[Start of section]

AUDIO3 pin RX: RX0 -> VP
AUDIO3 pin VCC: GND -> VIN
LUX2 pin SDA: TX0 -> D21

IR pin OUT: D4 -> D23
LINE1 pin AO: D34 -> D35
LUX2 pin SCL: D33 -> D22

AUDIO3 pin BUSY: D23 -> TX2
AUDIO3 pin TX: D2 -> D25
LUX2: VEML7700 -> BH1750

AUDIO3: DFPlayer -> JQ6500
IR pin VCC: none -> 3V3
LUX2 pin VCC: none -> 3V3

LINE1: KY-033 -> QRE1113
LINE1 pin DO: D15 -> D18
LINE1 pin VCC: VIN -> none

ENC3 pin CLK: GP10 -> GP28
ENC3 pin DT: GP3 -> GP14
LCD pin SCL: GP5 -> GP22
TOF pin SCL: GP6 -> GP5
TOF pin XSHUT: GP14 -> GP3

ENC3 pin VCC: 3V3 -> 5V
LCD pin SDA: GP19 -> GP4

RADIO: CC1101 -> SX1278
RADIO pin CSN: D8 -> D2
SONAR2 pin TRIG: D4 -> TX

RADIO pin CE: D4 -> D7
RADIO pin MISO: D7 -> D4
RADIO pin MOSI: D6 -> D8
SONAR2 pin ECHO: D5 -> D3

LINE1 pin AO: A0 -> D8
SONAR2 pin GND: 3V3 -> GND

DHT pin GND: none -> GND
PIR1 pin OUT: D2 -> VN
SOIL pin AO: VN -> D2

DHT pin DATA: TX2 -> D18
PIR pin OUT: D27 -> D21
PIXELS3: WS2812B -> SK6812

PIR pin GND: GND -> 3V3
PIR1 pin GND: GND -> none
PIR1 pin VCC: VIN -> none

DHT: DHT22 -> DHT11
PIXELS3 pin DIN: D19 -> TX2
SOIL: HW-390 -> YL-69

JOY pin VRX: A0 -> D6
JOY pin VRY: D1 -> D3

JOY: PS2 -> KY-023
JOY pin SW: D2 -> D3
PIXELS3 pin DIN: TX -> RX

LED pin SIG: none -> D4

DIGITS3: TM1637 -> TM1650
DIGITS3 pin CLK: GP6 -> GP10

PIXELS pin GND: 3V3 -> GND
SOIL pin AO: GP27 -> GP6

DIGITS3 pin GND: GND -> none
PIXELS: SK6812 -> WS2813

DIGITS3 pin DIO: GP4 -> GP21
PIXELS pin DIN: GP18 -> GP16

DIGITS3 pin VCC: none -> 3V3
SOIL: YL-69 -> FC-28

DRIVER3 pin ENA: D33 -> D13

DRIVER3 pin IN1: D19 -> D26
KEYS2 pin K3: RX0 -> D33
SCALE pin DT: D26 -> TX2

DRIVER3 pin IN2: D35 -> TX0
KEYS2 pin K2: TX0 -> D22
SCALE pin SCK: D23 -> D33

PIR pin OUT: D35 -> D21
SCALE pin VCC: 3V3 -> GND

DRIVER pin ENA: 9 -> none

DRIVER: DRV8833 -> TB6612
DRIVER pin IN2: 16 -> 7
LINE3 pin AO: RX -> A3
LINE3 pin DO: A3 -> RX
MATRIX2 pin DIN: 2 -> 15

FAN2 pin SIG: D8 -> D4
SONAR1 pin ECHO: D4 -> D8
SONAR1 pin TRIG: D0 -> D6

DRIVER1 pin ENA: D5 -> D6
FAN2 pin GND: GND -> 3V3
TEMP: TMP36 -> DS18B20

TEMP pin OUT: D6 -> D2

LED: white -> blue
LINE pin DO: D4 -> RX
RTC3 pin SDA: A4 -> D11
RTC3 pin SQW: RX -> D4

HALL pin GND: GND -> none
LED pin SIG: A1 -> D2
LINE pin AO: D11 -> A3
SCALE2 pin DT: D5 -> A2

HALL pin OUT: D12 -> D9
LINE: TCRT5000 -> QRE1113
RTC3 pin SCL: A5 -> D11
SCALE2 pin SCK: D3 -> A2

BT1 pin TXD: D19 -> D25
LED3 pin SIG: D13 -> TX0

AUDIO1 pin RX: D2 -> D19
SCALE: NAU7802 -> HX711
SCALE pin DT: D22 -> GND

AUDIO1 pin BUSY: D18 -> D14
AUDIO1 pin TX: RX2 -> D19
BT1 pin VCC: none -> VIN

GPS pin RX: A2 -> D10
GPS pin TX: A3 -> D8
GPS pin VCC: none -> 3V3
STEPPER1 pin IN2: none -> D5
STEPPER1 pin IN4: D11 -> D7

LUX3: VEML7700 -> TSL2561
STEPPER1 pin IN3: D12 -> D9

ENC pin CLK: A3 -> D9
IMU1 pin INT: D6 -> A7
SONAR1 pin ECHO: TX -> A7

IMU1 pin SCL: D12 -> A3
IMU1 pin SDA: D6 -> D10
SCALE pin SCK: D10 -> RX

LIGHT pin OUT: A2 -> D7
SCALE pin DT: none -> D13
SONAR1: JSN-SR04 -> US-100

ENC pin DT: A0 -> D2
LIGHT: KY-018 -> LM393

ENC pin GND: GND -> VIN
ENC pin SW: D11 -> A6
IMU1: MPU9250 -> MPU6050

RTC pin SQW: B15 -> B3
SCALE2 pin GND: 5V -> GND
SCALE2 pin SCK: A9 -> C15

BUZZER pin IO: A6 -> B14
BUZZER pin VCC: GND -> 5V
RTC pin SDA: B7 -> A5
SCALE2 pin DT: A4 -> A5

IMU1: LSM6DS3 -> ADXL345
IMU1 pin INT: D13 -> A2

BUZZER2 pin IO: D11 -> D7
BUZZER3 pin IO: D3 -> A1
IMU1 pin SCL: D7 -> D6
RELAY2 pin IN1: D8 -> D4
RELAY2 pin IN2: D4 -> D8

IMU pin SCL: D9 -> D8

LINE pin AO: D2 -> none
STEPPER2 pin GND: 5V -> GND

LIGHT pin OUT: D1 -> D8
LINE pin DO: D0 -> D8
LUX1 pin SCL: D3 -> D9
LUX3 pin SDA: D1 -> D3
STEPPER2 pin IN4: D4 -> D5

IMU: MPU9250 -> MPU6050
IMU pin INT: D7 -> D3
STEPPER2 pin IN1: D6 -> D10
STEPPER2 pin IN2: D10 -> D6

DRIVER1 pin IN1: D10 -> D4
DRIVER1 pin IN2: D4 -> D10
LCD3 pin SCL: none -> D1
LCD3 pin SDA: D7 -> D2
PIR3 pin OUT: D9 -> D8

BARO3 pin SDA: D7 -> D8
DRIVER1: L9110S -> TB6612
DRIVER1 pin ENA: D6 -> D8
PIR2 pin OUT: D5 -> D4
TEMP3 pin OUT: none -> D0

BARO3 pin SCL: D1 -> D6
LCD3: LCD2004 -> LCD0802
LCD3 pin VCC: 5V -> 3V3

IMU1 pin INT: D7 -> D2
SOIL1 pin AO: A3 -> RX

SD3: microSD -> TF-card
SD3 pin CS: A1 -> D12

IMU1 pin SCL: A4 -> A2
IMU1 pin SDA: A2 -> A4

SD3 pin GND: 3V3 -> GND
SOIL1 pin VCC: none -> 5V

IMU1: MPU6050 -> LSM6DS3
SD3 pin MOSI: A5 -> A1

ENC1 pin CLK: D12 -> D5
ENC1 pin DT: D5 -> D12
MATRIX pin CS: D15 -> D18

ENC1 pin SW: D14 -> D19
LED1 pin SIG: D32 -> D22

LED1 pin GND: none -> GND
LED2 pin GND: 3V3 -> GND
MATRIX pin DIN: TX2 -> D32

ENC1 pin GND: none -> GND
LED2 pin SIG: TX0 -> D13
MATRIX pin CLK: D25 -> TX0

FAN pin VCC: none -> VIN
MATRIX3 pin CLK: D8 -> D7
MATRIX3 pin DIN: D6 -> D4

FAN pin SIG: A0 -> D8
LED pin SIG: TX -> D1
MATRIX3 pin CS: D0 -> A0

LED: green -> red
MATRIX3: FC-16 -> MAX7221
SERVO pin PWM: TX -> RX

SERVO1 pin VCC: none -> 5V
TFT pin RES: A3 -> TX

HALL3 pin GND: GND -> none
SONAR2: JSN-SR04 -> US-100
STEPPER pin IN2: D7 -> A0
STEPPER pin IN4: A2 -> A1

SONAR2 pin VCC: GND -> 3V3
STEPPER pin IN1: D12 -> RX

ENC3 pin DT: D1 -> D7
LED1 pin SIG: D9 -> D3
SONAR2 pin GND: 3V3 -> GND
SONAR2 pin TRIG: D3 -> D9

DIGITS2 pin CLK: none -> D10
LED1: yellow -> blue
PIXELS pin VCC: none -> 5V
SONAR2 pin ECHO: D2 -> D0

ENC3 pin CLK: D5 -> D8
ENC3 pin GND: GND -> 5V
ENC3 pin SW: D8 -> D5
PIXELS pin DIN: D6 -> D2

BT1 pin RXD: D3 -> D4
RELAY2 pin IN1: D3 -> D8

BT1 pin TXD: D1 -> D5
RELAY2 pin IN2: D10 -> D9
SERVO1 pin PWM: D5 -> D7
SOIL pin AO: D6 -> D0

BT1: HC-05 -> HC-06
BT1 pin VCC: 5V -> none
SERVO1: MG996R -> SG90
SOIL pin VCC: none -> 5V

[End of section]

Could you set down, exactly as written, the lines above between the one holding "ENC3 pin VCC: 3V3 -> 5V" and the one holding "SONAR1 pin ECHO: D4 -> D8", inclusive, and nothing more?

ENC3 pin VCC: 3V3 -> 5V
LCD pin SDA: GP19 -> GP4

RADIO: CC1101 -> SX1278
RADIO pin CSN: D8 -> D2
SONAR2 pin TRIG: D4 -> TX

RADIO pin CE: D4 -> D7
RADIO pin MISO: D7 -> D4
RADIO pin MOSI: D6 -> D8
SONAR2 pin ECHO: D5 -> D3

LINE1 pin AO: A0 -> D8
SONAR2 pin GND: 3V3 -> GND

DHT pin GND: none -> GND
PIR1 pin OUT: D2 -> VN
SOIL pin AO: VN -> D2

DHT pin DATA: TX2 -> D18
PIR pin OUT: D27 -> D21
PIXELS3: WS2812B -> SK6812

PIR pin GND: GND -> 3V3
PIR1 pin GND: GND -> none
PIR1 pin VCC: VIN -> none

DHT: DHT22 -> DHT11
PIXELS3 pin DIN: D19 -> TX2
SOIL: HW-390 -> YL-69

JOY pin VRX: A0 -> D6
JOY pin VRY: D1 -> D3

JOY: PS2 -> KY-023
JOY pin SW: D2 -> D3
PIXELS3 pin DIN: TX -> RX

LED pin SIG: none -> D4

DIGITS3: TM1637 -> TM1650
DIGITS3 pin CLK: GP6 -> GP10

PIXELS pin GND: 3V3 -> GND
SOIL pin AO: GP27 -> GP6

DIGITS3 pin GND: GND -> none
PIXELS: SK6812 -> WS2813

DIGITS3 pin DIO: GP4 -> GP21
PIXELS pin DIN: GP18 -> GP16

DIGITS3 pin VCC: none -> 3V3
SOIL: YL-69 -> FC-28

DRIVER3 pin ENA: D33 -> D13

DRIVER3 pin IN1: D19 -> D26
KEYS2 pin K3: RX0 -> D33
SCALE pin DT: D26 -> TX2

DRIVER3 pin IN2: D35 -> TX0
KEYS2 pin K2: TX0 -> D22
SCALE pin SCK: D23 -> D33

PIR pin OUT: D35 -> D21
SCALE pin VCC: 3V3 -> GND

DRIVER pin ENA: 9 -> none

DRIVER: DRV8833 -> TB6612
DRIVER pin IN2: 16 -> 7
LINE3 pin AO: RX -> A3
LINE3 pin DO: A3 -> RX
MATRIX2 pin DIN: 2 -> 15

FAN2 pin SIG: D8 -> D4
SONAR1 pin ECHO: D4 -> D8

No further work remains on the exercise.